== Work instructions ==
Each entry, from beginning to end, is to be transcribed verbatim.

== Source records ==

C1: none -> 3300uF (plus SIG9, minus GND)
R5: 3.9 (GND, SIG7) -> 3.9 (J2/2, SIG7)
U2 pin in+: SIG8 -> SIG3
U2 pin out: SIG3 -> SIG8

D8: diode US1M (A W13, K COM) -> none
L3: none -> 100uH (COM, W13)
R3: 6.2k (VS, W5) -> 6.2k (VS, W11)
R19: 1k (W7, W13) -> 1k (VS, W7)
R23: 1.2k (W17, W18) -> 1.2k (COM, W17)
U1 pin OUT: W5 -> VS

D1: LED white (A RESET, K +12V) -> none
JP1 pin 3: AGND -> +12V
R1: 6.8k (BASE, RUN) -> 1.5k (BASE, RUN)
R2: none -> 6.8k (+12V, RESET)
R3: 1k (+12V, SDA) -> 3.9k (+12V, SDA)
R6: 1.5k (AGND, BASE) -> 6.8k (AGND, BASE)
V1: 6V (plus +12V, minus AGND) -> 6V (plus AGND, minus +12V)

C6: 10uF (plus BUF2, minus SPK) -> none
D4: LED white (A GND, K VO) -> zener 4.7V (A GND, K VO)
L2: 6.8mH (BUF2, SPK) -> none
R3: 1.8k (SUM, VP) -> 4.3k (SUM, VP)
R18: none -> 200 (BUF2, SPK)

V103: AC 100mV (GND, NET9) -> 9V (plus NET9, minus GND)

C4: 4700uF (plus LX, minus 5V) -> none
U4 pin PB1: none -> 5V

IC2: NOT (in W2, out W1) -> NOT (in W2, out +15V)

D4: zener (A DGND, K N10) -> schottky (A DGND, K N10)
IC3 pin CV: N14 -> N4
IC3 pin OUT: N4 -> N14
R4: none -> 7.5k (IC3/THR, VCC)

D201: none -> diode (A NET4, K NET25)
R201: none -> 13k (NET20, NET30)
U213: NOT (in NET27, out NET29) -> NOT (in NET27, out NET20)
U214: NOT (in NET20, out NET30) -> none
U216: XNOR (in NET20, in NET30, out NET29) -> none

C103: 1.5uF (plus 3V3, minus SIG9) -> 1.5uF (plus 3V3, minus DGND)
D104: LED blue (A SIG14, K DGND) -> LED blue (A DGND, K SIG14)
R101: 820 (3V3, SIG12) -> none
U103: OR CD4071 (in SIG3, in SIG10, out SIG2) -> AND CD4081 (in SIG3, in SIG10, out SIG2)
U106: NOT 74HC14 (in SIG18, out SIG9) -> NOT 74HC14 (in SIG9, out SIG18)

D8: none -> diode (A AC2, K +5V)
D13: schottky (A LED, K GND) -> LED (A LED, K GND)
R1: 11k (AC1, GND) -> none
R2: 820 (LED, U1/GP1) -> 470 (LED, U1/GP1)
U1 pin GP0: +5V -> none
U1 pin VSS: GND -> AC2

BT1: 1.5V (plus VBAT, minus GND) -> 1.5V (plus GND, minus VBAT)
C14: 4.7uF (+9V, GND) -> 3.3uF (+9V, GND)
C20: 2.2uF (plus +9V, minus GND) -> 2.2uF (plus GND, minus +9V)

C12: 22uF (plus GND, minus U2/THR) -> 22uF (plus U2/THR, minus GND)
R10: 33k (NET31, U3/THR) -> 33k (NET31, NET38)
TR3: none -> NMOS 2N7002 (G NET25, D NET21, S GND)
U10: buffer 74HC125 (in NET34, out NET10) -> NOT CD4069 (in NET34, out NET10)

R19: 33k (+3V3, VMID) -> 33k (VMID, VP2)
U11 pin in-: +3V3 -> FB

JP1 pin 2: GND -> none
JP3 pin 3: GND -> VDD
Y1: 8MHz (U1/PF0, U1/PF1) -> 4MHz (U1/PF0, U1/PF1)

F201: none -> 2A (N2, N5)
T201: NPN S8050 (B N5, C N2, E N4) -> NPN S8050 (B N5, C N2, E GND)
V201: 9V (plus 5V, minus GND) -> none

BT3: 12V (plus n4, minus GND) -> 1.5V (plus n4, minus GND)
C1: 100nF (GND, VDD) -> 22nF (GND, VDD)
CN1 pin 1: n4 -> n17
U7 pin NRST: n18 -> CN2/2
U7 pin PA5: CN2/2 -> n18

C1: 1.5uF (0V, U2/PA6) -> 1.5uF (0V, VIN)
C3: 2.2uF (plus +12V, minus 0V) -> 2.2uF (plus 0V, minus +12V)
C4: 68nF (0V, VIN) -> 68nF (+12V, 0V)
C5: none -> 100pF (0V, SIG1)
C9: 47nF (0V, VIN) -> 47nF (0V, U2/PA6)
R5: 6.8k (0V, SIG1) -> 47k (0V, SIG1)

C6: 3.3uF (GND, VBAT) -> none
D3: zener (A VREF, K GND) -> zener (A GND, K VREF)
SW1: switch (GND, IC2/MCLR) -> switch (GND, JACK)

== Response to this task ==
C1: none -> 3300uF (plus SIG9, minus GND)
R5: 3.9 (GND, SIG7) -> 3.9 (J2/2, SIG7)
U2 pin in+: SIG8 -> SIG3
U2 pin out: SIG3 -> SIG8

D8: diode US1M (A W13, K COM) -> none
L3: none -> 100uH (COM, W13)
R3: 6.2k (VS, W5) -> 6.2k (VS, W11)
R19: 1k (W7, W13) -> 1k (VS, W7)
R23: 1.2k (W17, W18) -> 1.2k (COM, W17)
U1 pin OUT: W5 -> VS

D1: LED white (A RESET, K +12V) -> none
JP1 pin 3: AGND -> +12V
R1: 6.8k (BASE, RUN) -> 1.5k (BASE, RUN)
R2: none -> 6.8k (+12V, RESET)
R3: 1k (+12V, SDA) -> 3.9k (+12V, SDA)
R6: 1.5k (AGND, BASE) -> 6.8k (AGND, BASE)
V1: 6V (plus +12V, minus AGND) -> 6V (plus AGND, minus +12V)

C6: 10uF (plus BUF2, minus SPK) -> none
D4: LED white (A GND, K VO) -> zener 4.7V (A GND, K VO)
L2: 6.8mH (BUF2, SPK) -> none
R3: 1.8k (SUM, VP) -> 4.3k (SUM, VP)
R18: none -> 200 (BUF2, SPK)

V103: AC 100mV (GND, NET9) -> 9V (plus NET9, minus GND)

C4: 4700uF (plus LX, minus 5V) -> none
U4 pin PB1: none -> 5V

IC2: NOT (in W2, out W1) -> NOT (in W2, out +15V)

D4: zener (A DGND, K N10) -> schottky (A DGND, K N10)
IC3 pin CV: N14 -> N4
IC3 pin OUT: N4 -> N14
R4: none -> 7.5k (IC3/THR, VCC)

D201: none -> diode (A NET4, K NET25)
R201: none -> 13k (NET20, NET30)
U213: NOT (in NET27, out NET29) -> NOT (in NET27, out NET20)
U214: NOT (in NET20, out NET30) -> none
U216: XNOR (in NET20, in NET30, out NET29) -> none

C103: 1.5uF (plus 3V3, minus SIG9) -> 1.5uF (plus 3V3, minus DGND)
D104: LED blue (A SIG14, K DGND) -> LED blue (A DGND, K SIG14)
R101: 820 (3V3, SIG12) -> none
U103: OR CD4071 (in SIG3, in SIG10, out SIG2) -> AND CD4081 (in SIG3, in SIG10, out SIG2)
U106: NOT 74HC14 (in SIG18, out SIG9) -> NOT 74HC14 (in SIG9, out SIG18)

D8: none -> diode (A AC2, K +5V)
D13: schottky (A LED, K GND) -> LED (A LED, K GND)
R1: 11k (AC1, GND) -> none
R2: 820 (LED, U1/GP1) -> 470 (LED, U1/GP1)
U1 pin GP0: +5V -> none
U1 pin VSS: GND -> AC2

BT1: 1.5V (plus VBAT, minus GND) -> 1.5V (plus GND, minus VBAT)
C14: 4.7uF (+9V, GND) -> 3.3uF (+9V, GND)
C20: 2.2uF (plus +9V, minus GND) -> 2.2uF (plus GND, minus +9V)

C12: 22uF (plus GND, minus U2/THR) -> 22uF (plus U2/THR, minus GND)
R10: 33k (NET31, U3/THR) -> 33k (NET31, NET38)
TR3: none -> NMOS 2N7002 (G NET25, D NET21, S GND)
U10: buffer 74HC125 (in NET34, out NET10) -> NOT CD4069 (in NET34, out NET10)

R19: 33k (+3V3, VMID) -> 33k (VMID, VP2)
U11 pin in-: +3V3 -> FB

JP1 pin 2: GND -> none
JP3 pin 3: GND -> VDD
Y1: 8MHz (U1/PF0, U1/PF1) -> 4MHz (U1/PF0, U1/PF1)

F201: none -> 2A (N2, N5)
T201: NPN S8050 (B N5, C N2, E N4) -> NPN S8050 (B N5, C N2, E GND)
V201: 9V (plus 5V, minus GND) -> none

BT3: 12V (plus n4, minus GND) -> 1.5V (plus n4, minus GND)
C1: 100nF (GND, VDD) -> 22nF (GND, VDD)
CN1 pin 1: n4 -> n17
U7 pin NRST: n18 -> CN2/2
U7 pin PA5: CN2/2 -> n18

C1: 1.5uF (0V, U2/PA6) -> 1.5uF (0V, VIN)
C3: 2.2uF (plus +12V, minus 0V) -> 2.2uF (plus 0V, minus +12V)
C4: 68nF (0V, VIN) -> 68nF (+12V, 0V)
C5: none -> 100pF (0V, SIG1)
C9: 47nF (0V, VIN) -> 47nF (0V, U2/PA6)
R5: 6.8k (0V, SIG1) -> 47k (0V, SIG1)

C6: 3.3uF (GND, VBAT) -> none
D3: zener (A VREF, K GND) -> zener (A GND, K VREF)
SW1: switch (GND, IC2/MCLR) -> switch (GND, JACK)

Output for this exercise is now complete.